» **How to complete this task**
A full, exact copy of the listing is needed, with images omitted.

[Material shown — start]

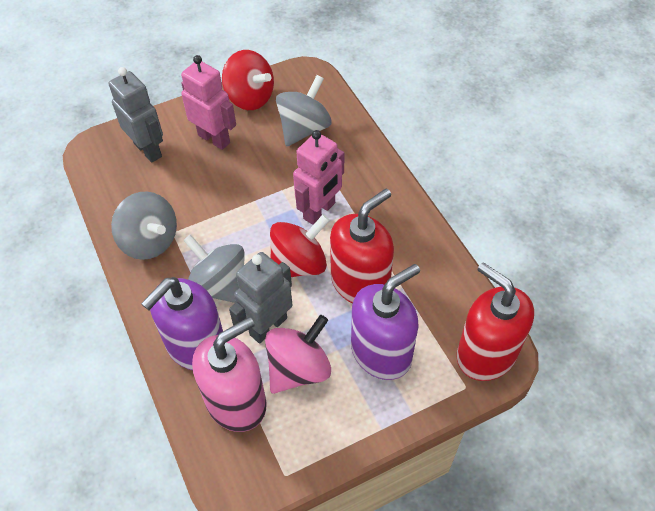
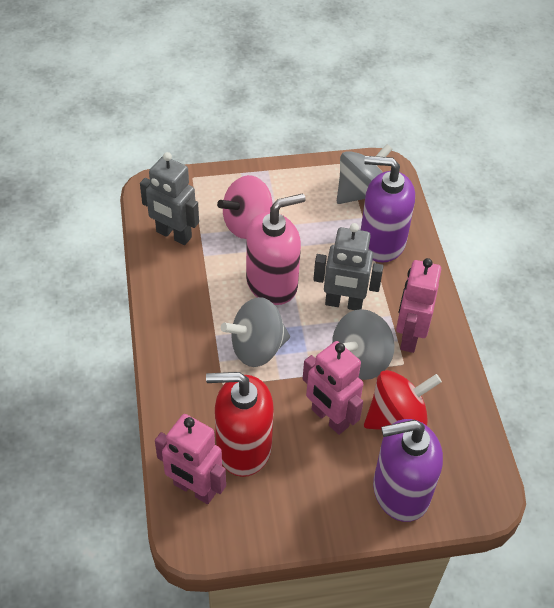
pink robot: 2 -> 3
red soap dispenser: 2 -> 1
red spinning top: 2 -> 1

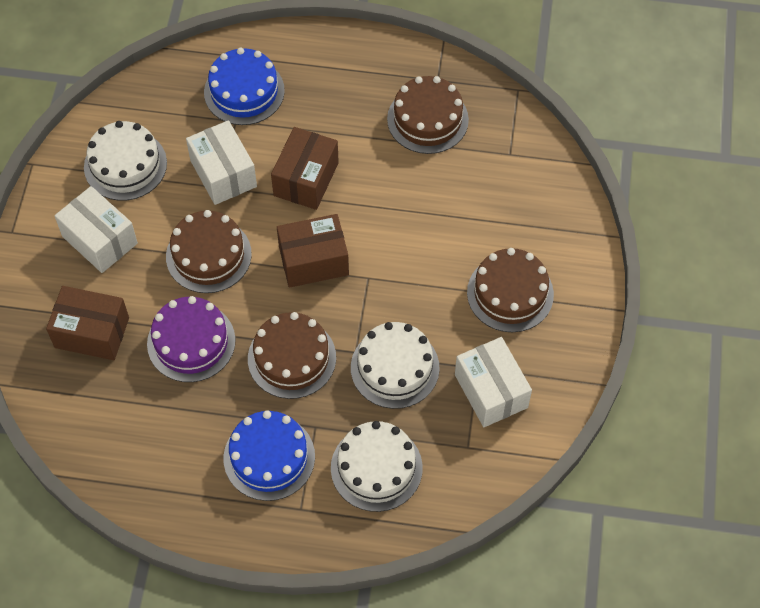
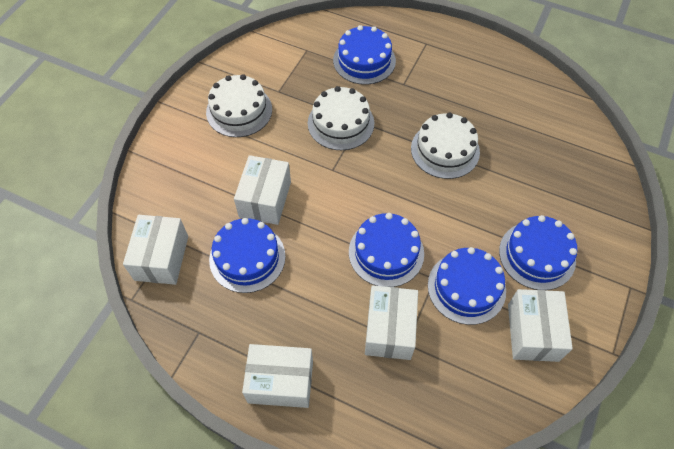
blue cake: 2 -> 5
brown box: 3 -> 0
brown cake: 4 -> 0
purple cake: 1 -> 0
white box: 3 -> 5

[Material shown — finish]

» **Solution for this problem**
pink robot: 2 -> 3
red soap dispenser: 2 -> 1
red spinning top: 2 -> 1

blue cake: 2 -> 5
brown box: 3 -> 0
brown cake: 4 -> 0
purple cake: 1 -> 0
white box: 3 -> 5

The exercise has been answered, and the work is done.